- **Task material**
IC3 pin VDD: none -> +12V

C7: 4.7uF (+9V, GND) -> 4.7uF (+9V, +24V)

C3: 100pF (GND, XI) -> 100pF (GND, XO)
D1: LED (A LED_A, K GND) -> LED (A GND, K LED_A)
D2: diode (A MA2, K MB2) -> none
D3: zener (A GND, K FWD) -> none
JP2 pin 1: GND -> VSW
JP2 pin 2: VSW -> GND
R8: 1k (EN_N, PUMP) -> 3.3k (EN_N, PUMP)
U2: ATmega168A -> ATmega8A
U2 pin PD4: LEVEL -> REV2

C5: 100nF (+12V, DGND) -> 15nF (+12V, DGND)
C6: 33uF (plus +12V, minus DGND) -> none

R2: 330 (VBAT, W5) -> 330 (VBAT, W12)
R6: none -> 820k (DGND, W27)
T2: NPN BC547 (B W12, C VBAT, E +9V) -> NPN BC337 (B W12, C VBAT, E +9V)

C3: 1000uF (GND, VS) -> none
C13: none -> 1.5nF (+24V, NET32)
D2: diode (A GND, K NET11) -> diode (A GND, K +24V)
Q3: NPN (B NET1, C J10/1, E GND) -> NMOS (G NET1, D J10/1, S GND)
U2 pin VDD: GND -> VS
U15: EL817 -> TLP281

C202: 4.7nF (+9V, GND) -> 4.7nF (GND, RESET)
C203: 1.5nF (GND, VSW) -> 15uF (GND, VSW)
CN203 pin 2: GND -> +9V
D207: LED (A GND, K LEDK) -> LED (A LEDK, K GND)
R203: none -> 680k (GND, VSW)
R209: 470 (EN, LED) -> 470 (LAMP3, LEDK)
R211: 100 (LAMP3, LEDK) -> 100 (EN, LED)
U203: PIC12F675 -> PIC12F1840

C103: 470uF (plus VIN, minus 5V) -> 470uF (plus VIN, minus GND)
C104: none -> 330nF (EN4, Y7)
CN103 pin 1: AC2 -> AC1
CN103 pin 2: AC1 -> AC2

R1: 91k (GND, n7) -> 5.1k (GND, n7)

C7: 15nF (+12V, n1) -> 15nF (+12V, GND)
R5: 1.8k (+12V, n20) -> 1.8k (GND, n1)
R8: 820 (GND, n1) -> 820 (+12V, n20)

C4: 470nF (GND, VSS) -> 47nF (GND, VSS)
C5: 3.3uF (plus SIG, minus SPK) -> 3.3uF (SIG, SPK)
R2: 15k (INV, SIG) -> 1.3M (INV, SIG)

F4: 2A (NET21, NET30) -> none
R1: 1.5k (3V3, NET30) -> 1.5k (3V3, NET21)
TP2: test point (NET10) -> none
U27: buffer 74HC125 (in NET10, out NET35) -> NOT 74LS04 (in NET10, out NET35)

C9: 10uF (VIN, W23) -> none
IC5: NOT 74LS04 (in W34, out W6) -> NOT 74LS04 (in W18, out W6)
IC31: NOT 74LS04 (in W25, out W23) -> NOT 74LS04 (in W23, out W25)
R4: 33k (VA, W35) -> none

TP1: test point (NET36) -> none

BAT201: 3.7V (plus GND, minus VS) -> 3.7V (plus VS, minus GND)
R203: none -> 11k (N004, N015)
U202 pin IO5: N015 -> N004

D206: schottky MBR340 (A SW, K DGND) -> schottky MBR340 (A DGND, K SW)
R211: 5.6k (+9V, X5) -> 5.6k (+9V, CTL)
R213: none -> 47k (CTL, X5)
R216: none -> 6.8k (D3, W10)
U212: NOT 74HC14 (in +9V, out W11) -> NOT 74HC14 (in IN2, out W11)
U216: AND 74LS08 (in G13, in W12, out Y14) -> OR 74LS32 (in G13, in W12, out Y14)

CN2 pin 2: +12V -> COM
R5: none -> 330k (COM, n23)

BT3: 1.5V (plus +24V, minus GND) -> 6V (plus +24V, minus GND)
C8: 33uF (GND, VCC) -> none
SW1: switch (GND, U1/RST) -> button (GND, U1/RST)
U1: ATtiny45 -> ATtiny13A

- **Task prompt**
Wherever the word "VBAT" shows up in the material, copy the line it is on.

- **Written response**
R2: 330 (VBAT, W5) -> 330 (VBAT, W12)
T2: NPN BC547 (B W12, C VBAT, E +9V) -> NPN BC337 (B W12, C VBAT, E +9V)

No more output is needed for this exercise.